START INFORMATION PROVIDED

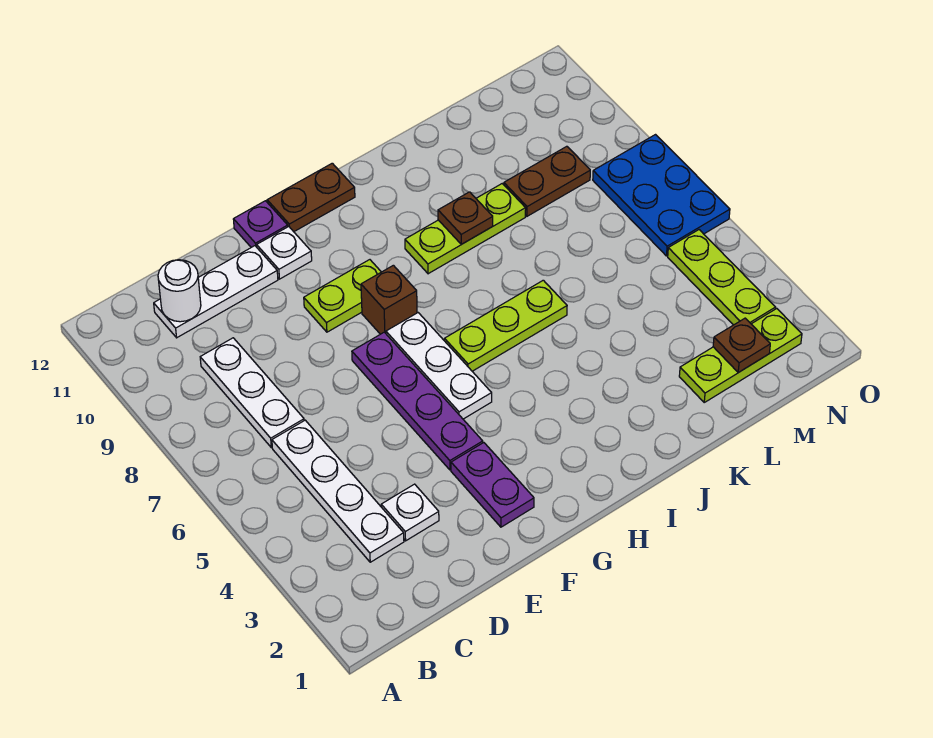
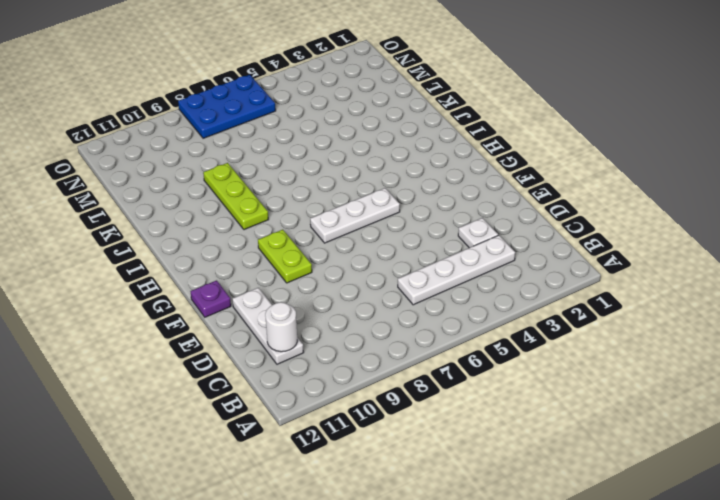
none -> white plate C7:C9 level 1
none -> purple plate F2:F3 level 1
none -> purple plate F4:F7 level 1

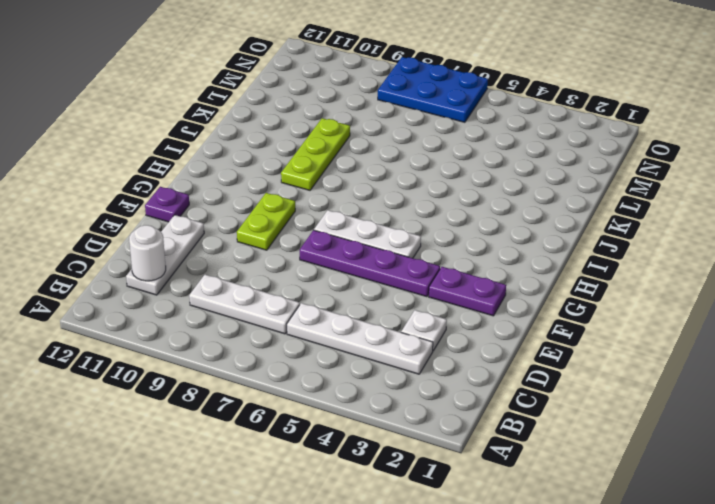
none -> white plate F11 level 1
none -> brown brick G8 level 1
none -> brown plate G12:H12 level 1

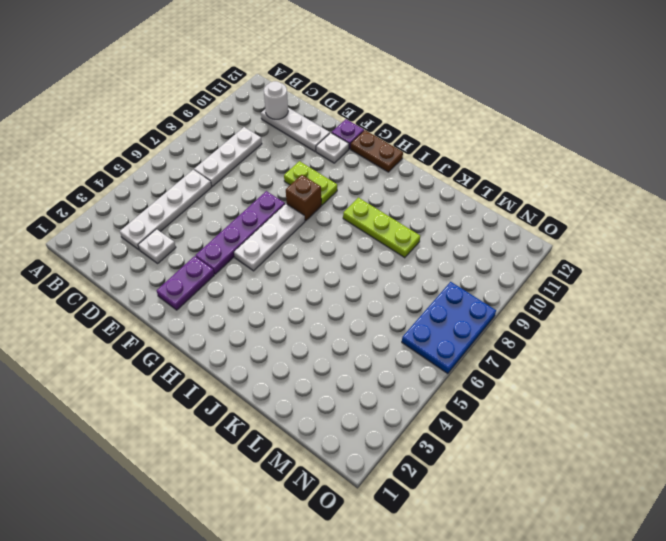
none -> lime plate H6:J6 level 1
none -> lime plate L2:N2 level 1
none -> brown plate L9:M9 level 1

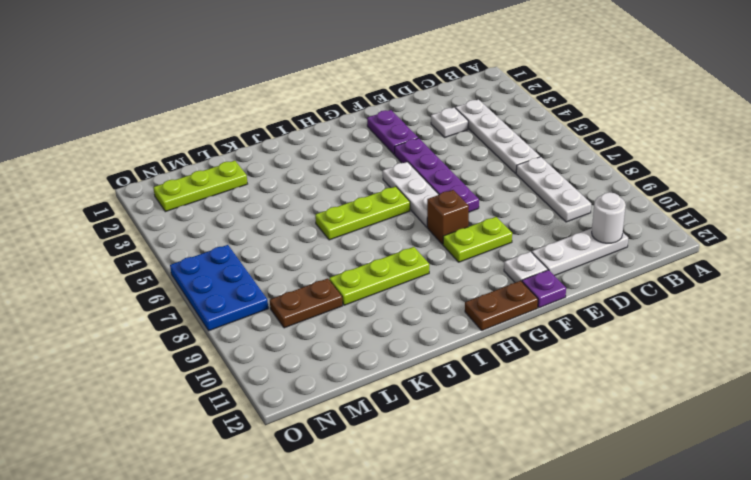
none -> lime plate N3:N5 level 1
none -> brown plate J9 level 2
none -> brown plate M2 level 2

END INFORMATION PROVIDED
START INFORMATION PROVIDED

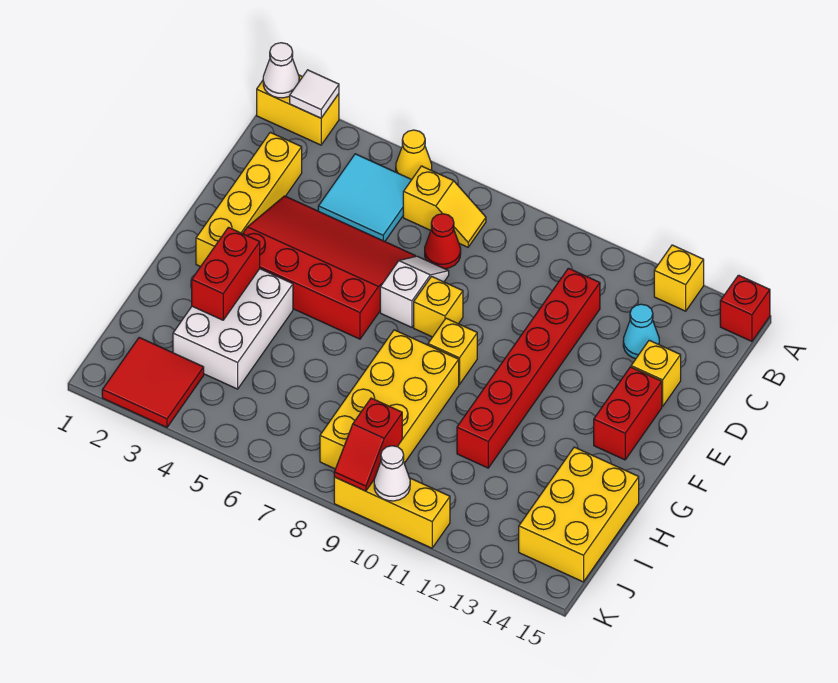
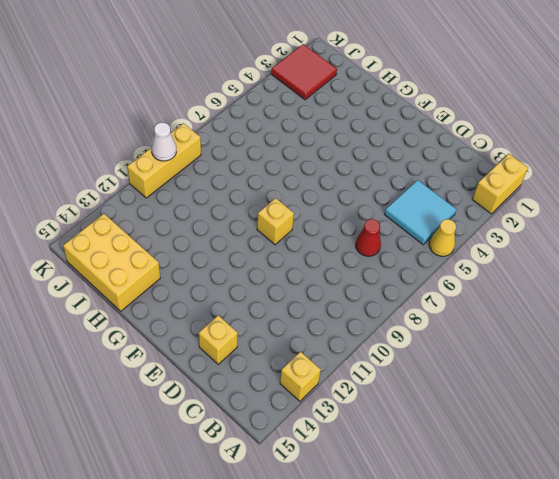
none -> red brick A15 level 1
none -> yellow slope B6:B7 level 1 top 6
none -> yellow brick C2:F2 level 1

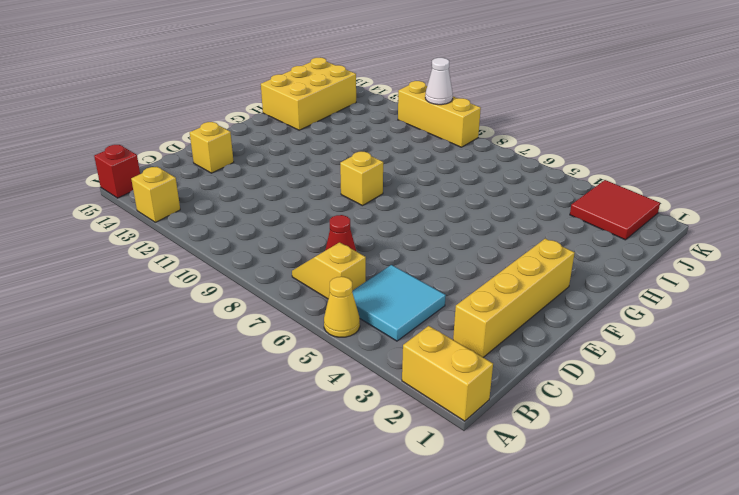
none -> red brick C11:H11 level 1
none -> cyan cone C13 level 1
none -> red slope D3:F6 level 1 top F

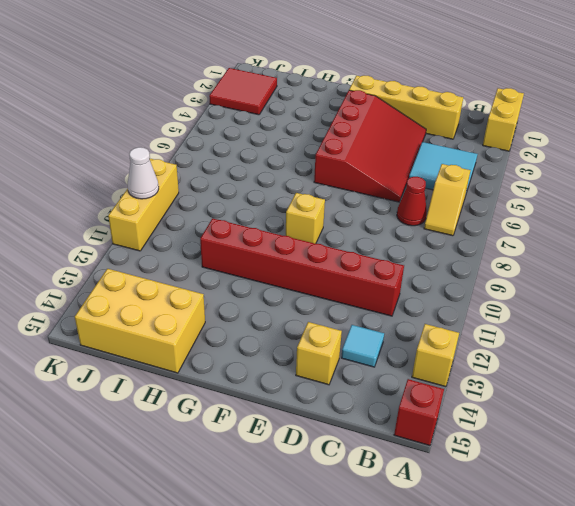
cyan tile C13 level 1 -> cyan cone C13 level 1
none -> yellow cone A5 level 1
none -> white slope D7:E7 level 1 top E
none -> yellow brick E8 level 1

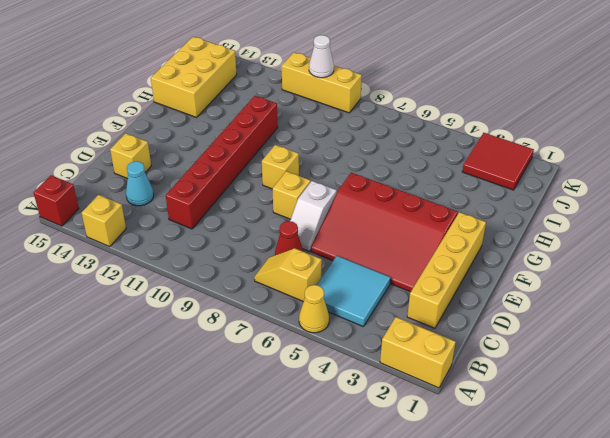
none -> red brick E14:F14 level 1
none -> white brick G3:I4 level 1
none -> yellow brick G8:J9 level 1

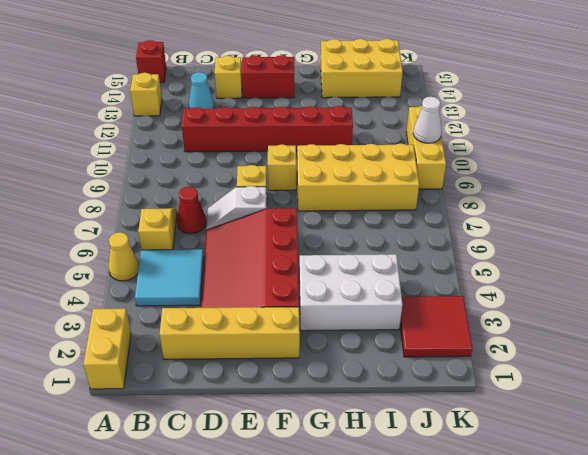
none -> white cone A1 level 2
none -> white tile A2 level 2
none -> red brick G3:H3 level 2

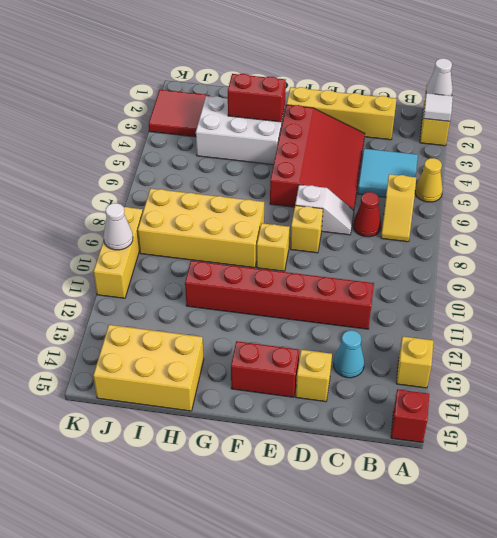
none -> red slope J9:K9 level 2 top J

END INFORMATION PROVIDED

**WHAT YOU NEED TO DO**
Check the entries above for the word "cone" and copy every line where it turns up.

**SOLUTION TO THIS EXERCISE**
none -> cyan cone C13 level 1
cyan tile C13 level 1 -> cyan cone C13 level 1
none -> yellow cone A5 level 1
none -> white cone A1 level 2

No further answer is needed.